»»
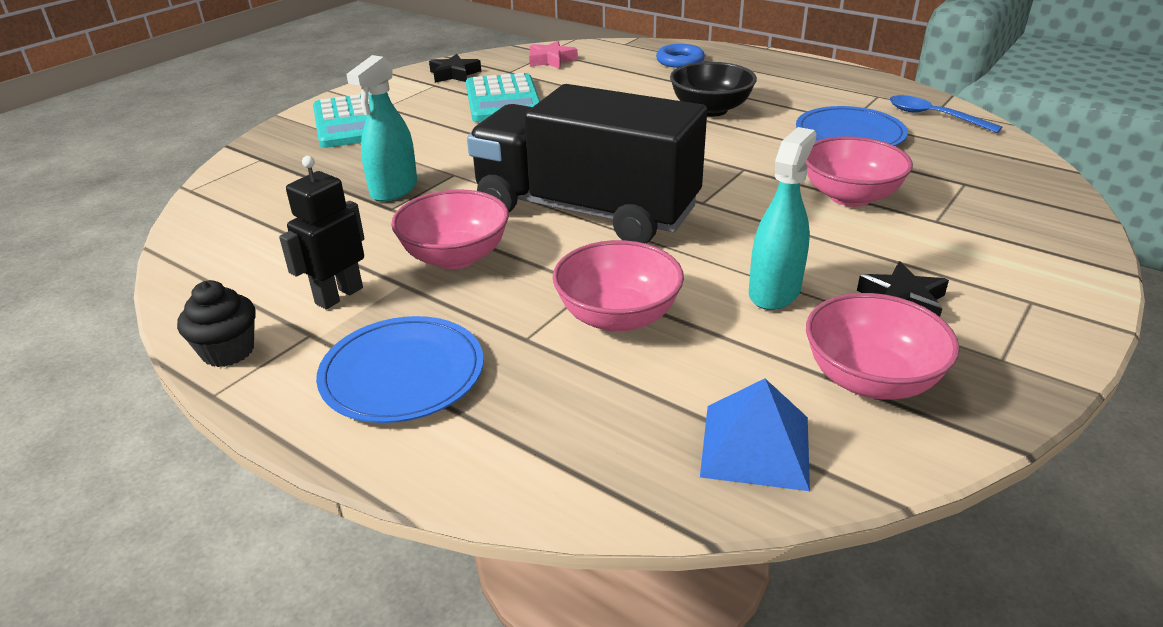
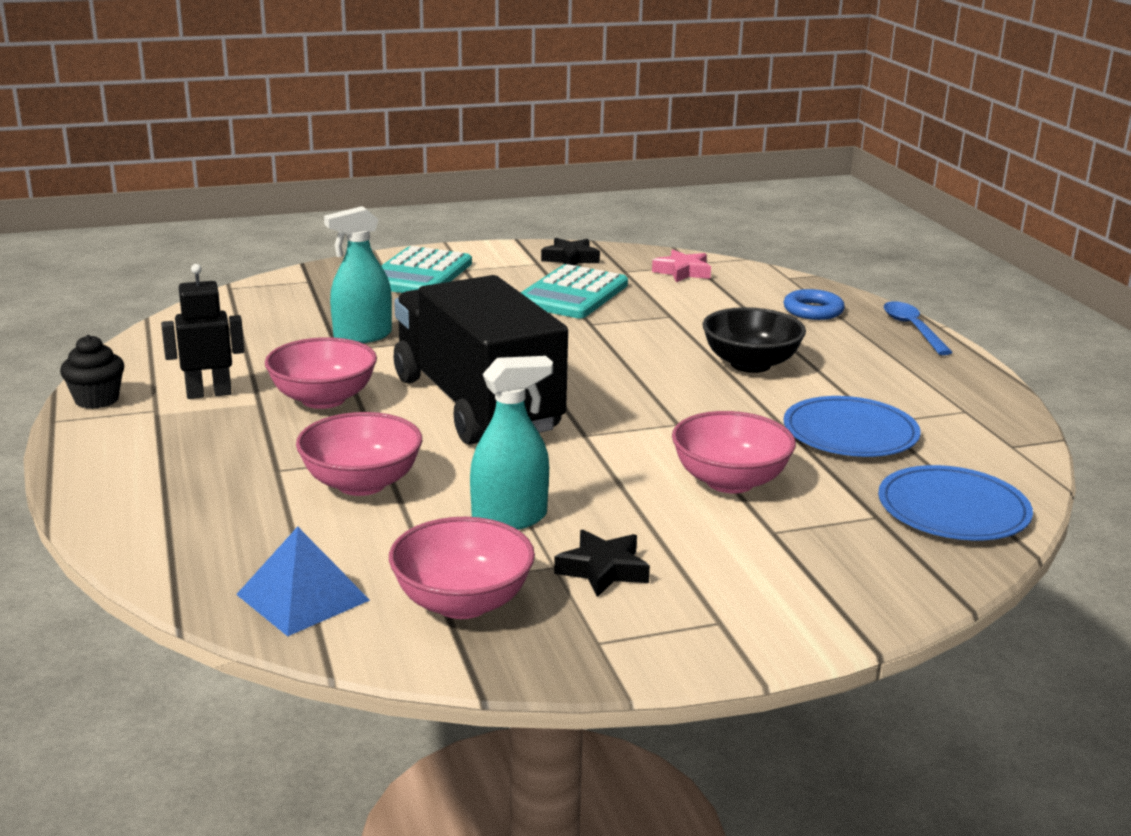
camera: 35 degrees right, 10 degrees down
blue plate [316,316,484,423] -> blue plate moved to [878,465,1033,540]
blue spoon [890,95,1002,133] -> blue spoon moved to [884,301,953,355]

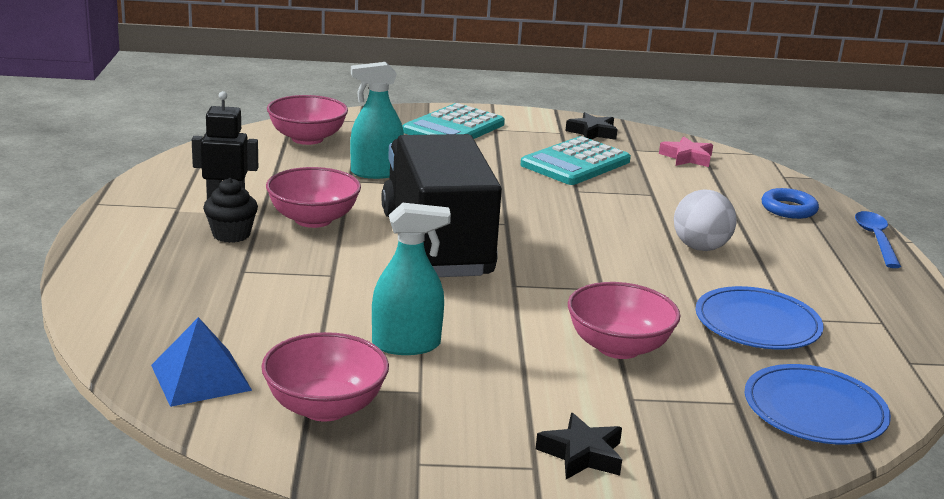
camera: 15 degrees right, 0 degrees up
black cupcake [60,335,124,409] -> black cupcake moved to [203,178,258,243]
pink bowl [296,412,422,496] -> pink bowl moved to [267,95,348,145]
black star [554,530,650,597] -> black star moved to [536,413,622,479]
black bowl [702,307,806,373] -> white ball [674,189,737,251]

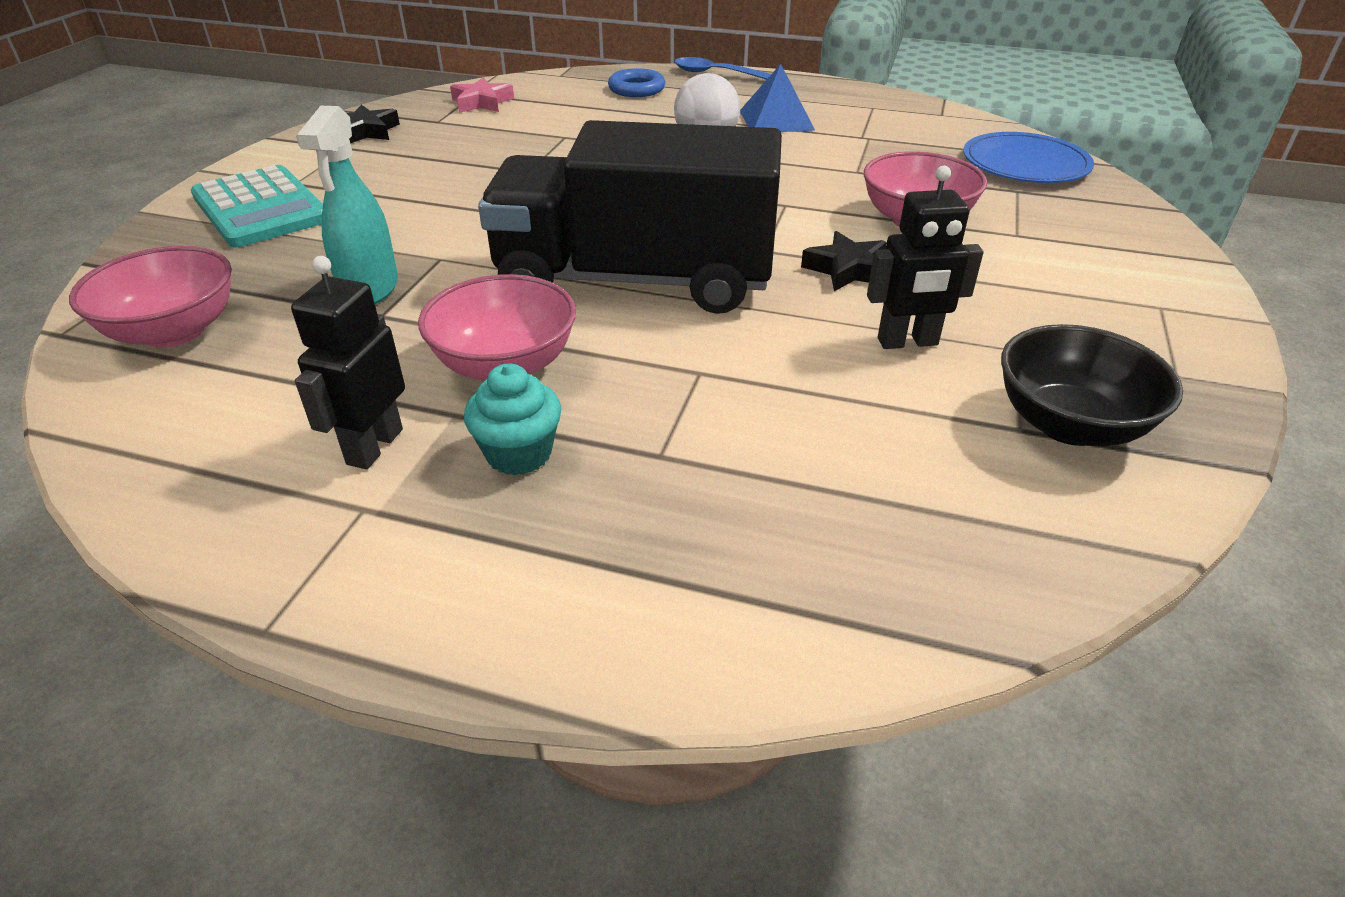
camera: 70 degrees left, 15 degrees up
blue pyramid [151,317,252,407] -> blue pyramid moved to [740,64,815,132]
black cupcake [203,178,258,243] -> turquoise cupcake [464,364,561,475]
pink bowl [261,332,389,422] -> black bowl [1001,324,1183,446]
turquoise spray bottle [372,203,451,355] -> black robot [867,166,984,349]
turquoise calculator [520,136,631,185] -> none
black star [536,413,622,479] -> black star moved to [801,231,887,291]
blue plate [696,286,824,349] -> none

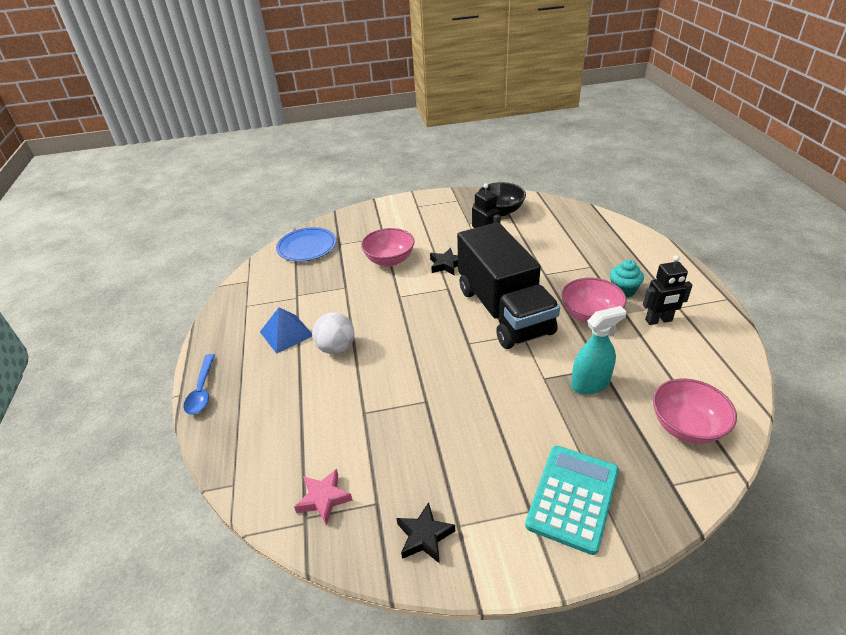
camera: 115 degrees left, 0 degrees up
blue ring [608,68,665,97] -> none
««
Transcribe each line above exactly, pictures excluded.

camera: 35 degrees right, 10 degrees down
blue plate [316,316,484,423] -> blue plate moved to [878,465,1033,540]
blue spoon [890,95,1002,133] -> blue spoon moved to [884,301,953,355]

camera: 15 degrees right, 0 degrees up
black cupcake [60,335,124,409] -> black cupcake moved to [203,178,258,243]
pink bowl [296,412,422,496] -> pink bowl moved to [267,95,348,145]
black star [554,530,650,597] -> black star moved to [536,413,622,479]
black bowl [702,307,806,373] -> white ball [674,189,737,251]

camera: 70 degrees left, 15 degrees up
blue pyramid [151,317,252,407] -> blue pyramid moved to [740,64,815,132]
black cupcake [203,178,258,243] -> turquoise cupcake [464,364,561,475]
pink bowl [261,332,389,422] -> black bowl [1001,324,1183,446]
turquoise spray bottle [372,203,451,355] -> black robot [867,166,984,349]
turquoise calculator [520,136,631,185] -> none
black star [536,413,622,479] -> black star moved to [801,231,887,291]
blue plate [696,286,824,349] -> none

camera: 115 degrees left, 0 degrees up
blue ring [608,68,665,97] -> none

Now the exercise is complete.